++++ Supplied entries ++++
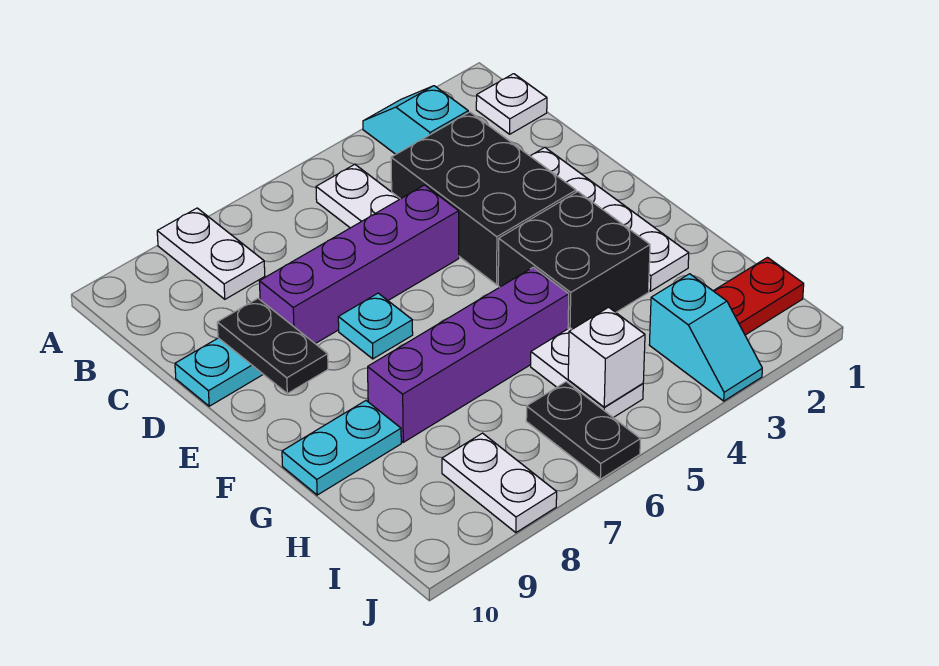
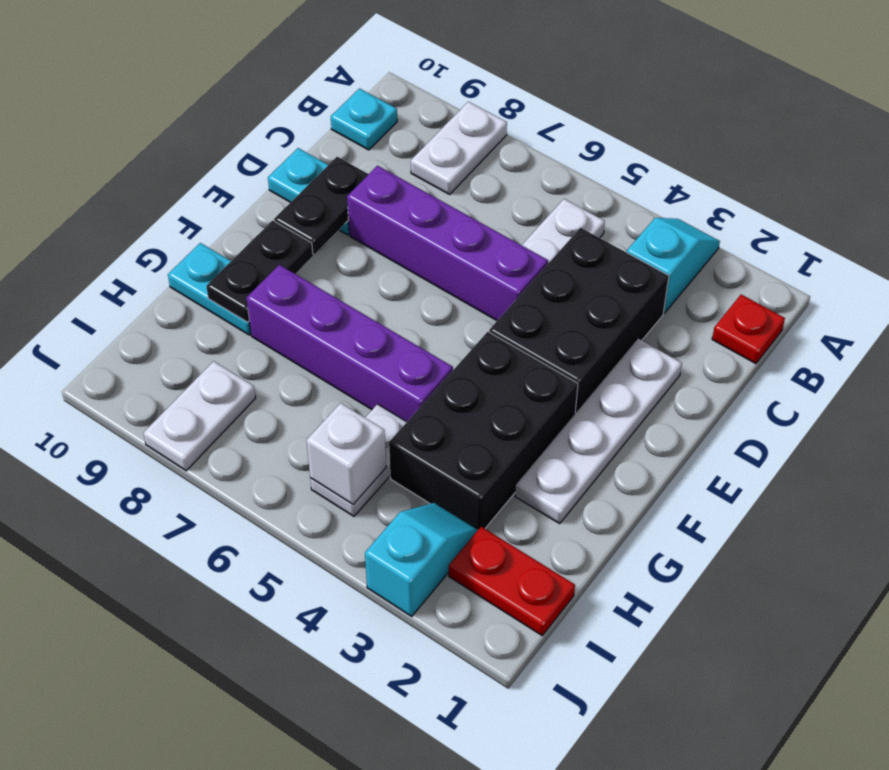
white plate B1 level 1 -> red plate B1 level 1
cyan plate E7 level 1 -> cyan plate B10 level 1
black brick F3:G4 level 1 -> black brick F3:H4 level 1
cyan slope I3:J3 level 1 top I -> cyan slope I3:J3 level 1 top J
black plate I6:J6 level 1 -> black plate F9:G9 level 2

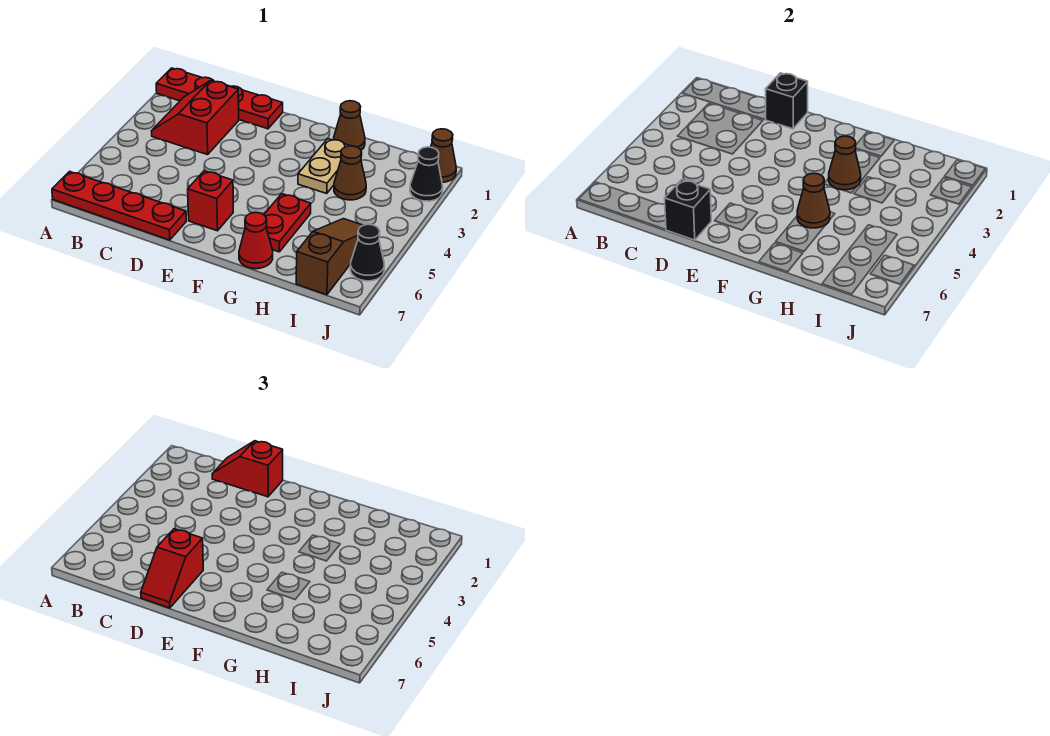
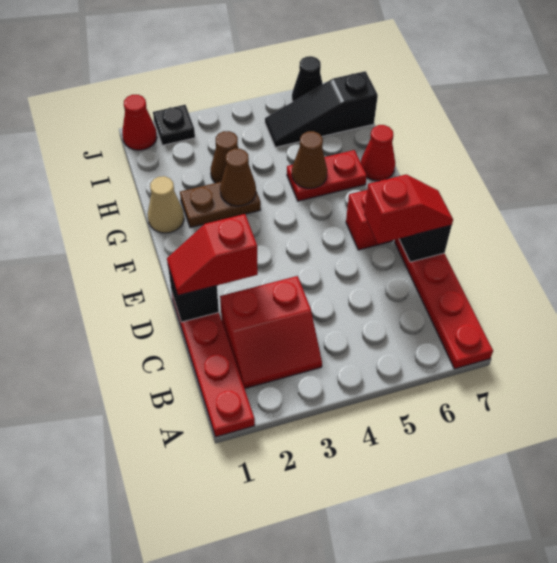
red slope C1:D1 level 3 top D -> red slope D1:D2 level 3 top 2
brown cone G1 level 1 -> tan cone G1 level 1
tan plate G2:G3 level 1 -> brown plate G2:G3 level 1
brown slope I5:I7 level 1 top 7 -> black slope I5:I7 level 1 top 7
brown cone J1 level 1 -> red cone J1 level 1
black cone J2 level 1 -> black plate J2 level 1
++++
◆ Work to complete: Without the pictures, repeat the listing word for word.

◆ Answer to the problem:
white plate B1 level 1 -> red plate B1 level 1
cyan plate E7 level 1 -> cyan plate B10 level 1
black brick F3:G4 level 1 -> black brick F3:H4 level 1
cyan slope I3:J3 level 1 top I -> cyan slope I3:J3 level 1 top J
black plate I6:J6 level 1 -> black plate F9:G9 level 2

red slope C1:D1 level 3 top D -> red slope D1:D2 level 3 top 2
brown cone G1 level 1 -> tan cone G1 level 1
tan plate G2:G3 level 1 -> brown plate G2:G3 level 1
brown slope I5:I7 level 1 top 7 -> black slope I5:I7 level 1 top 7
brown cone J1 level 1 -> red cone J1 level 1
black cone J2 level 1 -> black plate J2 level 1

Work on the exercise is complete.